Start Given records
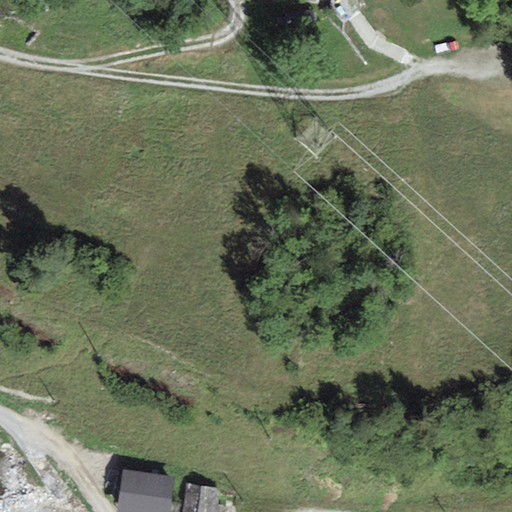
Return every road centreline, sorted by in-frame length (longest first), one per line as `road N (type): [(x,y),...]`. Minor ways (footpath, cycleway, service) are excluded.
road 1 (track): [(0,54),(311,98),(402,86),(451,69)]
road 2 (track): [(87,67),(209,43),(235,23),(234,0)]
road 3 (unclassified): [(71,511),(0,415)]
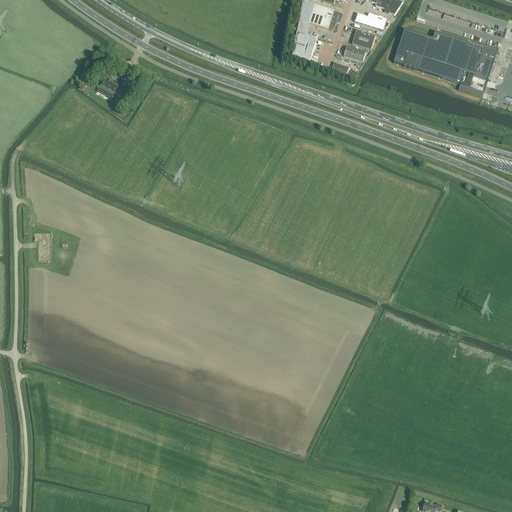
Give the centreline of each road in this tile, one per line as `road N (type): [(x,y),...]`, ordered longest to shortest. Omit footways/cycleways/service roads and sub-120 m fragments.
road 1 (unclassified): [(25,511),(27,448),(14,356),(14,163),(21,149)]
road 2 (primary): [(244,71),(511,169)]
road 3 (primary): [(511,156),(244,71)]
road 4 (primary): [(244,71),(101,0)]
End Given records
Rewrite the lines of the records above, switching every "centreline" to "center line" and changing nothing else. Leave the pictures out of your answer.

Return every road center line, sorted by in-frame length (longest first), one per line as `road N (type): [(x,y),...]`. Minor ways (footpath, cycleway, service) are excluded.
road 1 (track): [(0,54),(311,98),(402,86),(451,69)]
road 2 (track): [(87,67),(209,43),(235,23),(234,0)]
road 3 (unclassified): [(71,511),(0,415)]
Give the center line of each road in this tile, one per line as `road N (type): [(x,y),...]`, ordered longest to shortest. Omit footways/cycleways/service roads and sub-120 m fragments.
road 1 (unclassified): [(25,511),(27,448),(14,356),(14,163),(21,149)]
road 2 (primary): [(244,71),(511,169)]
road 3 (primary): [(511,156),(244,71)]
road 4 (primary): [(244,71),(101,0)]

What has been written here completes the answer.